◆ Work required
Each line of the data below should be restated exactly, with images left out.

◆ Data block
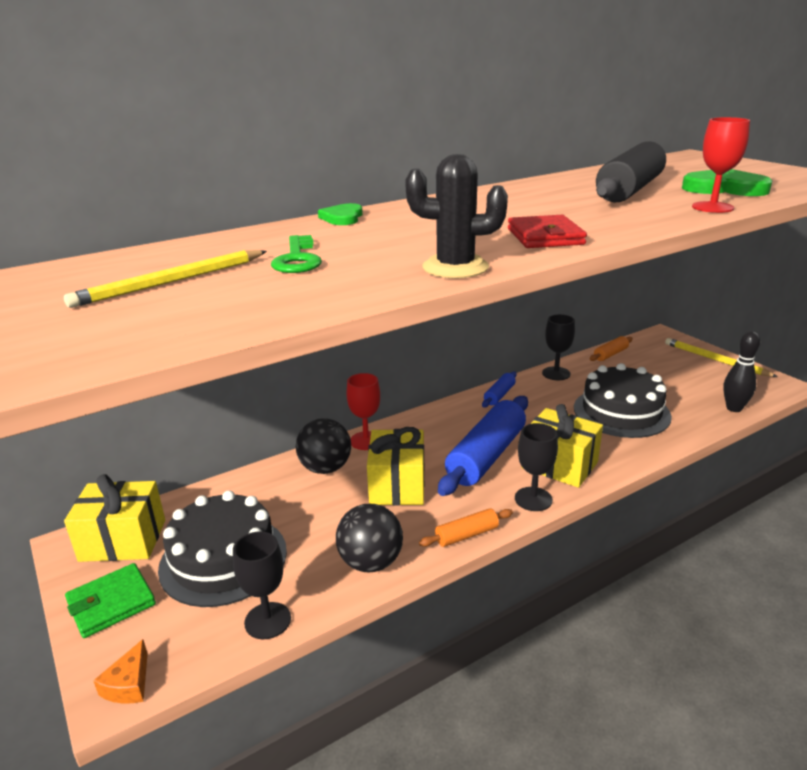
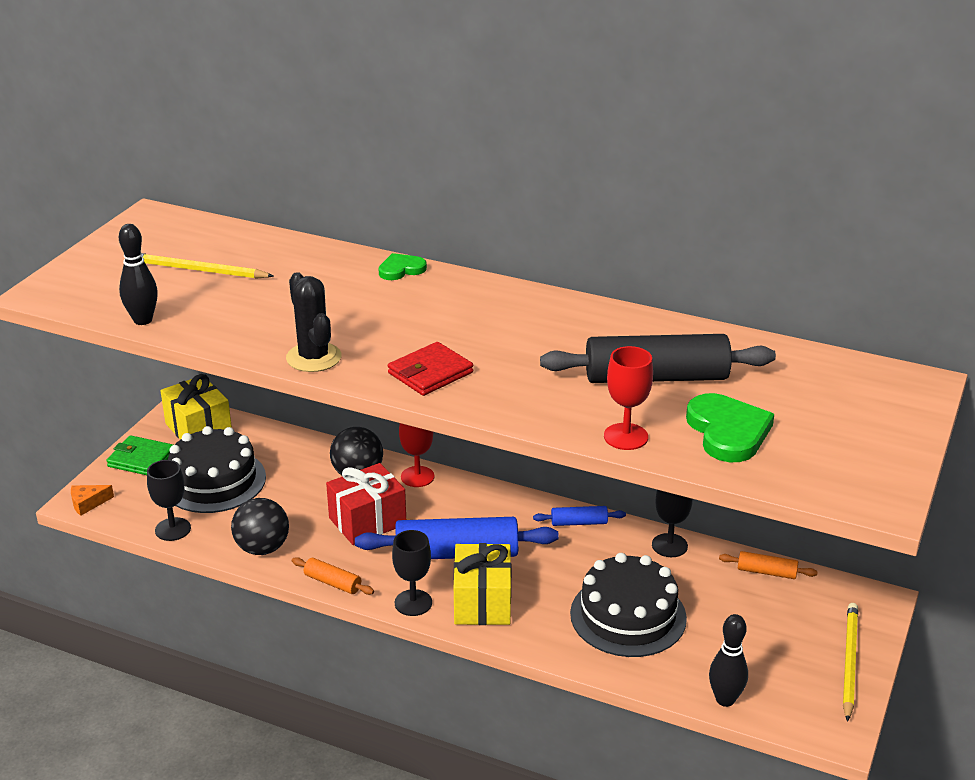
camera: 55 degrees right, 5 degrees up
(227, 326) = (143, 320): none -> black bowling pin
(297, 259) = (279, 293): green key -> none
(397, 485) = (367, 521): yellow gift -> red gift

◆ Output below
camera: 55 degrees right, 5 degrees up
(227, 326) = (143, 320): none -> black bowling pin
(297, 259) = (279, 293): green key -> none
(397, 485) = (367, 521): yellow gift -> red gift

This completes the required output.